= Beginning of Section =

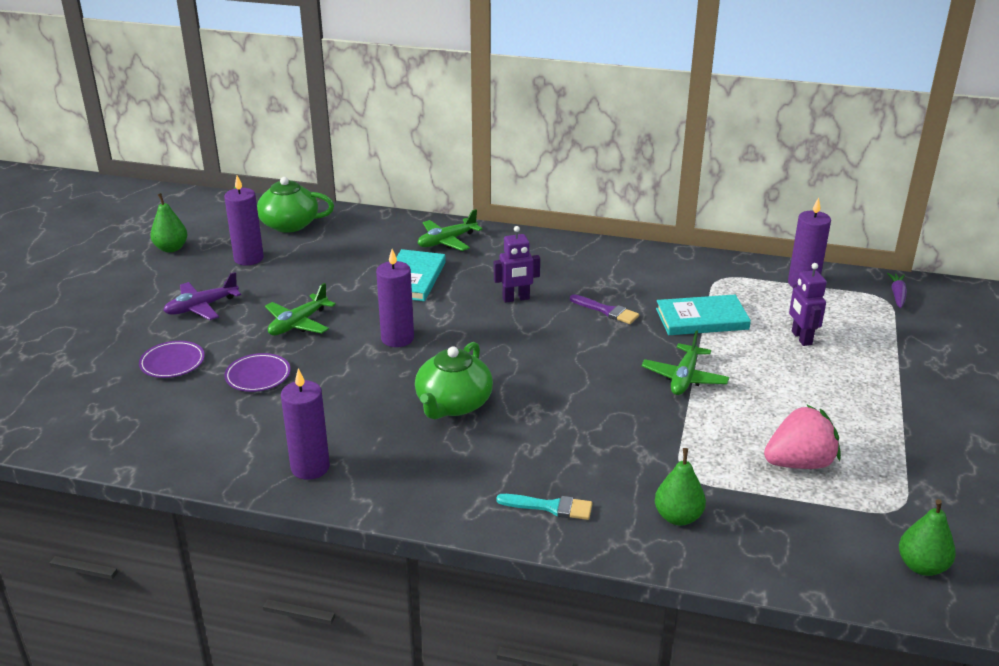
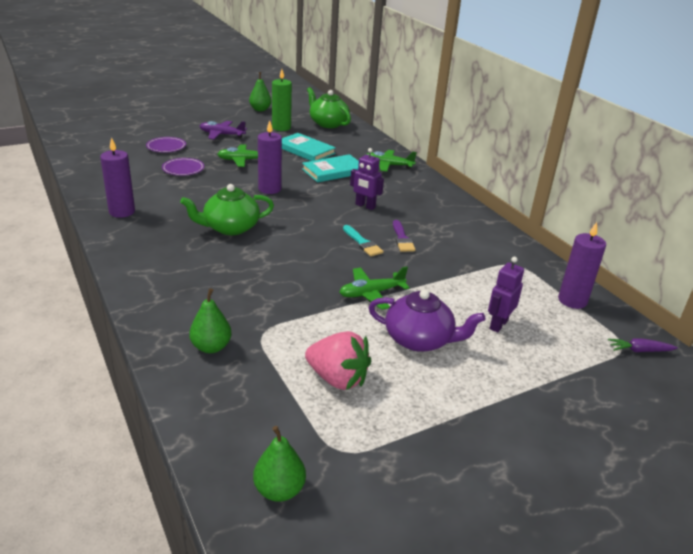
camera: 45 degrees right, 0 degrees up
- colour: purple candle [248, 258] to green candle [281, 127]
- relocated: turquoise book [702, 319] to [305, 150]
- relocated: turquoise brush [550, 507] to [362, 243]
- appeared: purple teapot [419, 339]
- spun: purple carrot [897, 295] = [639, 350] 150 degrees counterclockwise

= End of Section =

> [WHAT TO DO]: Write out again, exactly, the lines from the start of the listing up to the line containing "- appeared: purple teapot [419, 339]", with both ends and without pictures.

> [ANSWER TO THE PROBLEM]:
camera: 45 degrees right, 0 degrees up
- colour: purple candle [248, 258] to green candle [281, 127]
- relocated: turquoise book [702, 319] to [305, 150]
- relocated: turquoise brush [550, 507] to [362, 243]
- appeared: purple teapot [419, 339]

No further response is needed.